| What to do |
Please reproduce the records exactly, leaving out any pictures.

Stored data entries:
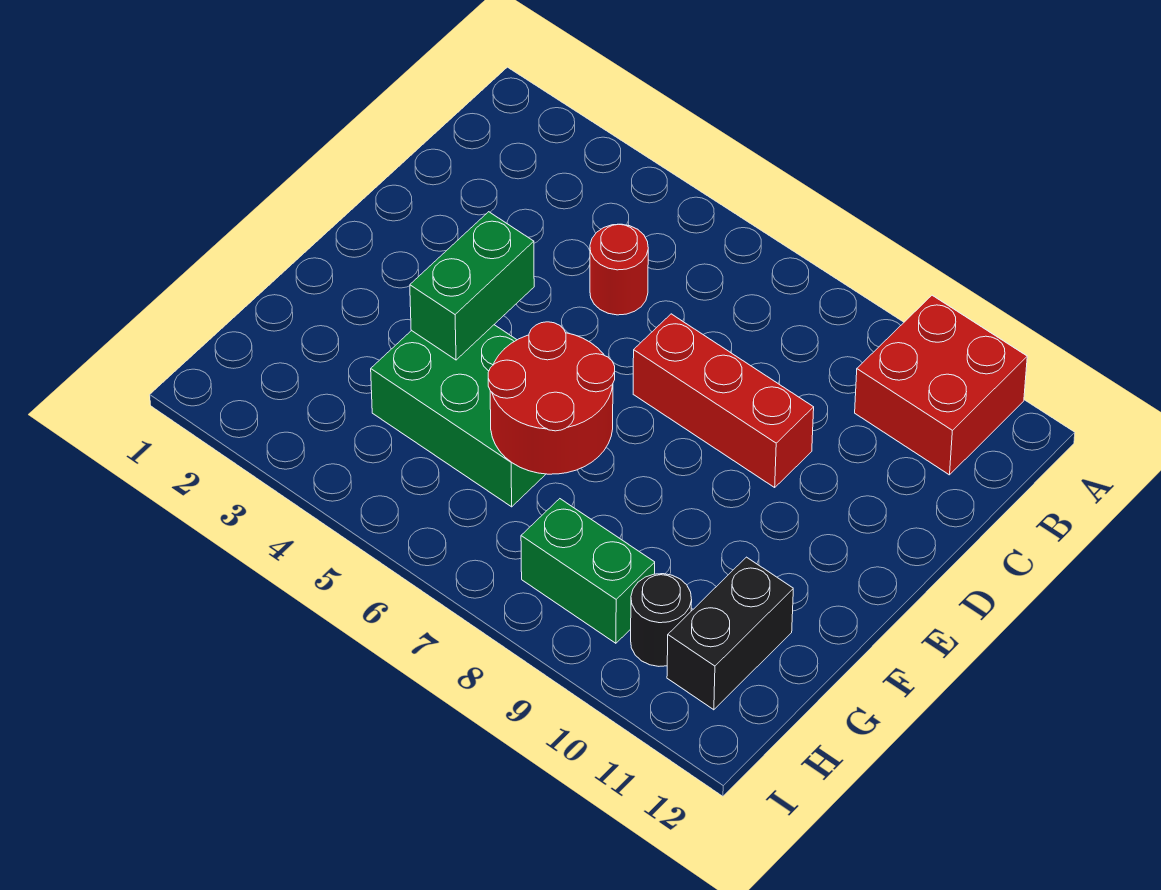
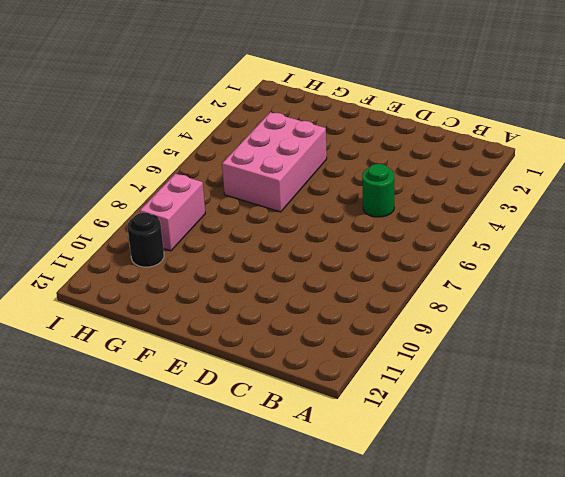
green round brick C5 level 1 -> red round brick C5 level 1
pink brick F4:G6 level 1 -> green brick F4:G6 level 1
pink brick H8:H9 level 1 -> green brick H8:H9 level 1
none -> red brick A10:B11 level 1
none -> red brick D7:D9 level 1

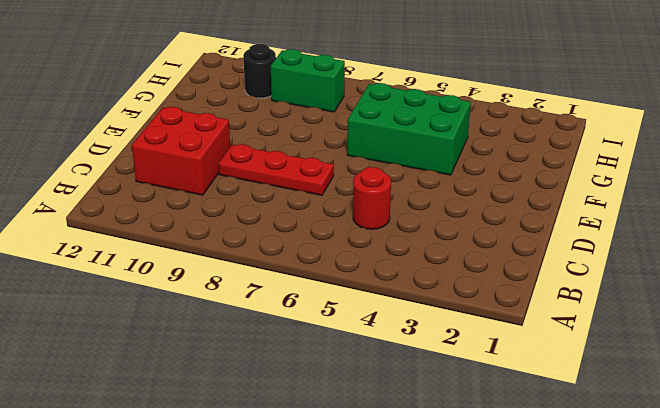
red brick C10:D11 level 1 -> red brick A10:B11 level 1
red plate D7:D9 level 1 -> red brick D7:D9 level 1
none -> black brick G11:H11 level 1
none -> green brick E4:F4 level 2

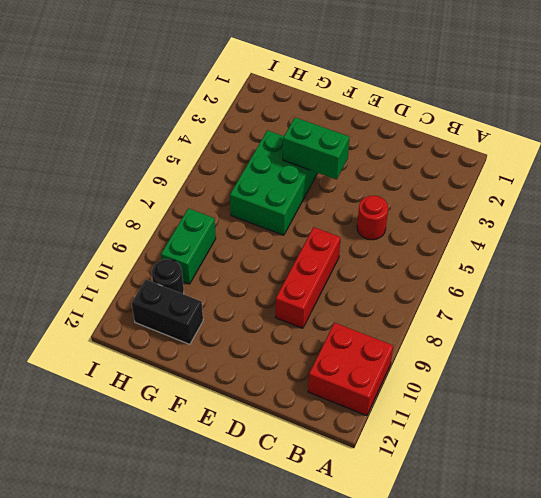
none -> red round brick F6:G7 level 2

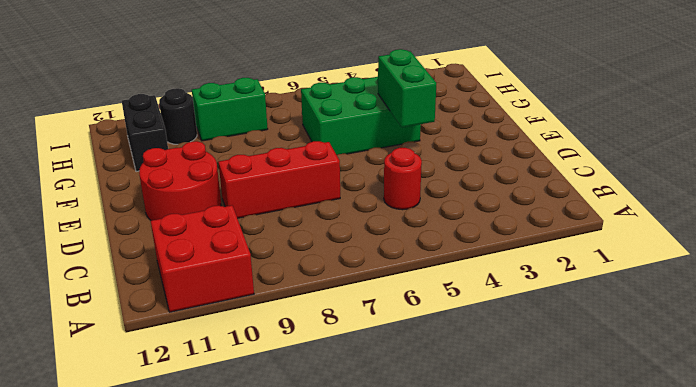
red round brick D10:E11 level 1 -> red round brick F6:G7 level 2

| Task solution |
green round brick C5 level 1 -> red round brick C5 level 1
pink brick F4:G6 level 1 -> green brick F4:G6 level 1
pink brick H8:H9 level 1 -> green brick H8:H9 level 1
none -> red brick A10:B11 level 1
none -> red brick D7:D9 level 1

red brick C10:D11 level 1 -> red brick A10:B11 level 1
red plate D7:D9 level 1 -> red brick D7:D9 level 1
none -> black brick G11:H11 level 1
none -> green brick E4:F4 level 2

none -> red round brick F6:G7 level 2

red round brick D10:E11 level 1 -> red round brick F6:G7 level 2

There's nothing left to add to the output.